Given data Start Marker

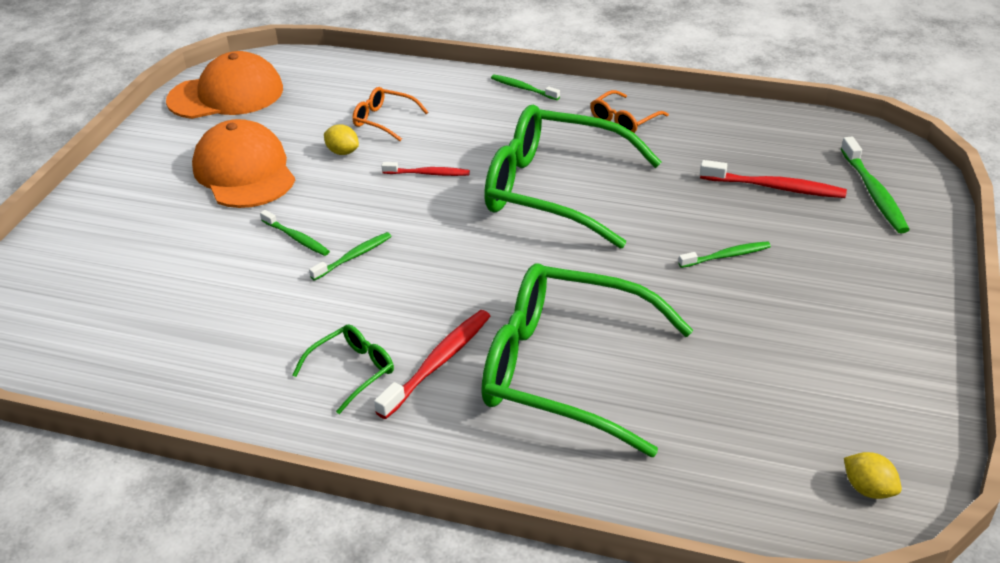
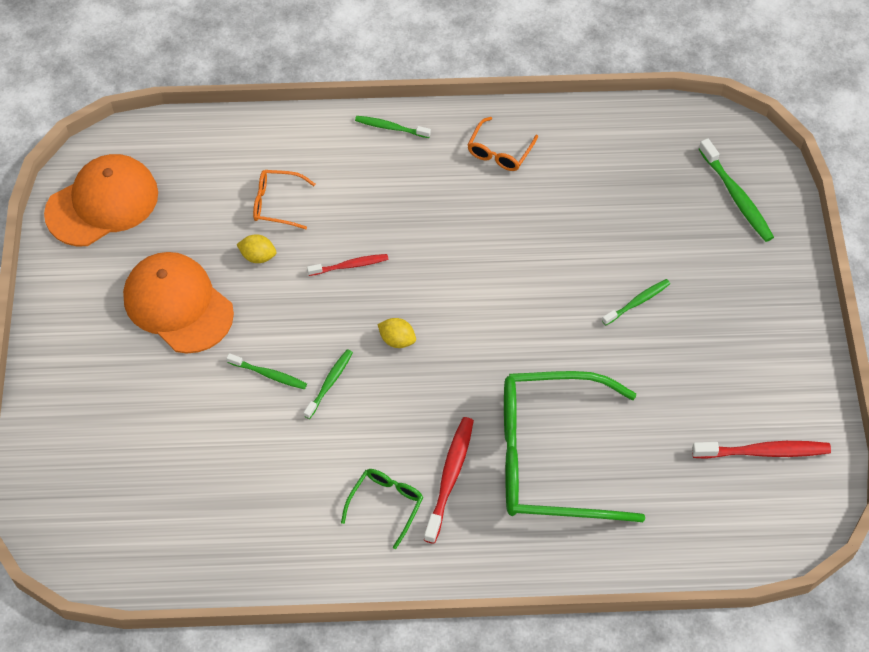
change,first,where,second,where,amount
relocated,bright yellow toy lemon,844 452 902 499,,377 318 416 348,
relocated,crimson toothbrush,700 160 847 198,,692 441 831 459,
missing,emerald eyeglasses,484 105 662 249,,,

Given data End Marker

** Exercise objective **
Please write out, exactly as they appear, only the lines from the one holding "relocated,crimson toothbrush,700 160" through the end of the data.

** Expected output **
relocated,crimson toothbrush,700 160 847 198,,692 441 831 459,
missing,emerald eyeglasses,484 105 662 249,,,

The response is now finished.